* [REQUIRED WORK]: With the pictures left out, every record must be reproduced exactly.

(RECORDS FOR THE EXERCISE Opens)

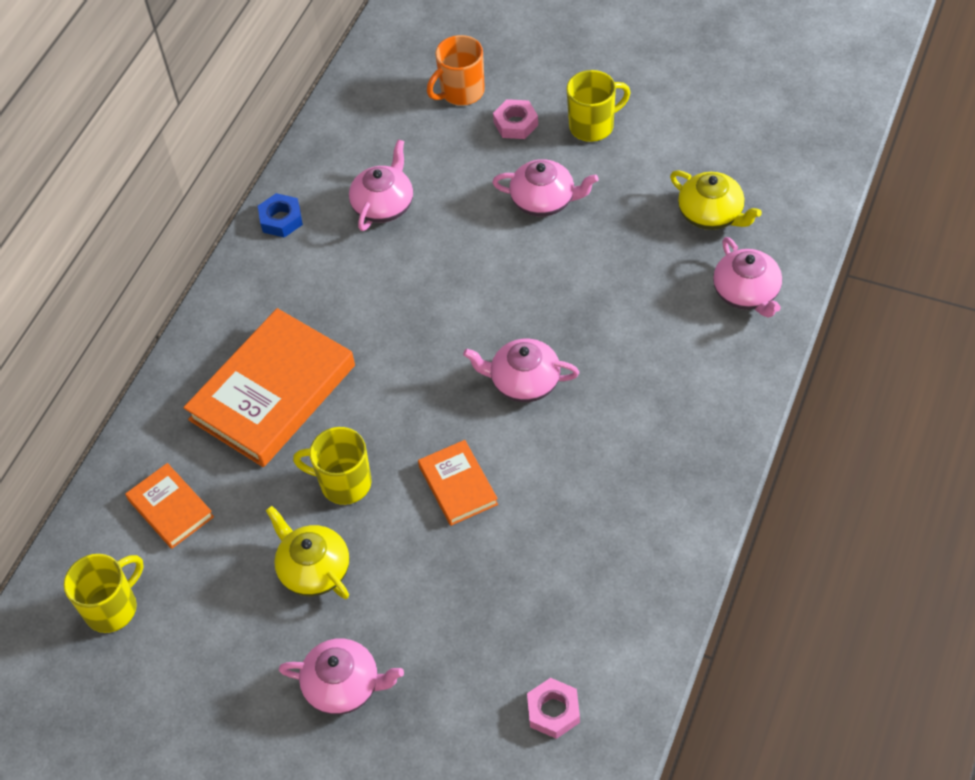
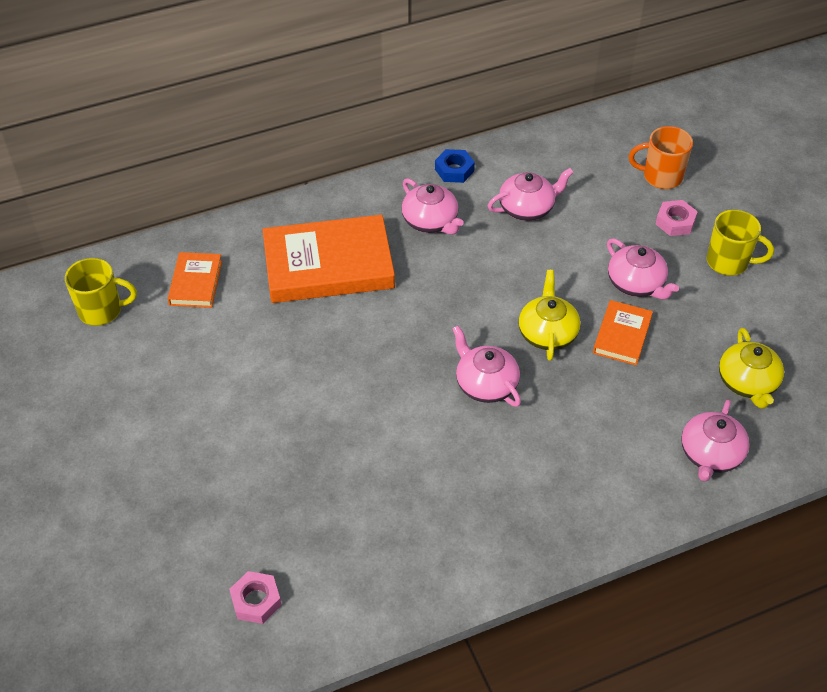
camera: 40 degrees right, 5 degrees down
(313, 569) = (227, 385): yellow teapot -> yellow teapot (547, 333)
(344, 483) = (304, 351): yellow mug -> none
(344, 685) = (161, 467): pink teapot -> pink teapot (431, 221)
(458, 485) = (367, 411): orange book -> orange book (622, 335)

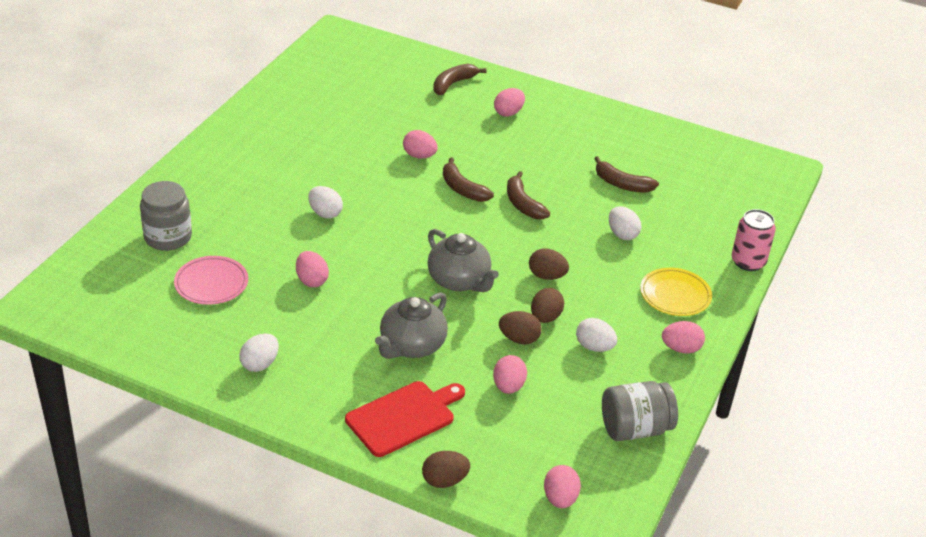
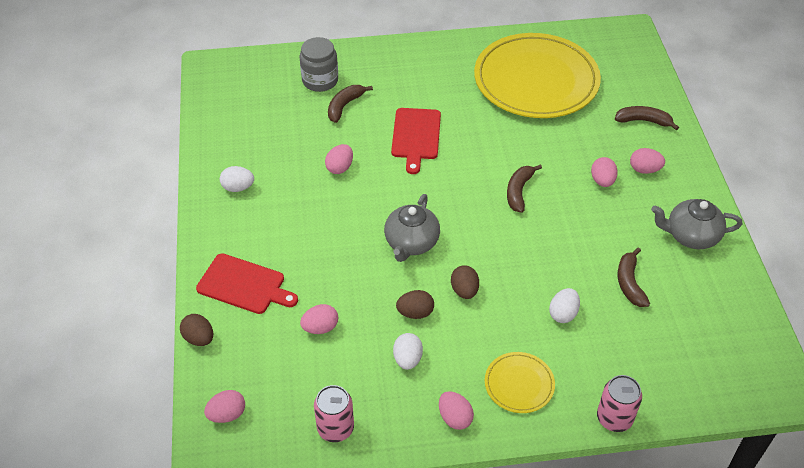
camera: 60 degrees right, 10 degrees up
(211, 283) = (294, 124): pink plate -> none
(325, 213) = (416, 136): white egg -> red cutting board
(336, 111) = (536, 80): none -> yellow plate
(411, 346) = (318, 252): grey teapot -> grey teapot (690, 236)
(419, 156) = (532, 149): pink egg -> pink egg (602, 181)
(519, 339) = (377, 309): brown egg -> none
(523, 204) = (537, 234): brown banana -> brown banana (344, 106)
(635, 429) = (335, 428): grey jar -> pink can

(RECORDS FOR THE EXERCISE Closes)

* [OUTPUT FOR THIS EXERCISE]:
camera: 40 degrees right, 5 degrees down
(313, 569) = (227, 385): yellow teapot -> yellow teapot (547, 333)
(344, 483) = (304, 351): yellow mug -> none
(344, 685) = (161, 467): pink teapot -> pink teapot (431, 221)
(458, 485) = (367, 411): orange book -> orange book (622, 335)

camera: 60 degrees right, 10 degrees up
(211, 283) = (294, 124): pink plate -> none
(325, 213) = (416, 136): white egg -> red cutting board
(336, 111) = (536, 80): none -> yellow plate
(411, 346) = (318, 252): grey teapot -> grey teapot (690, 236)
(419, 156) = (532, 149): pink egg -> pink egg (602, 181)
(519, 339) = (377, 309): brown egg -> none
(523, 204) = (537, 234): brown banana -> brown banana (344, 106)
(635, 429) = (335, 428): grey jar -> pink can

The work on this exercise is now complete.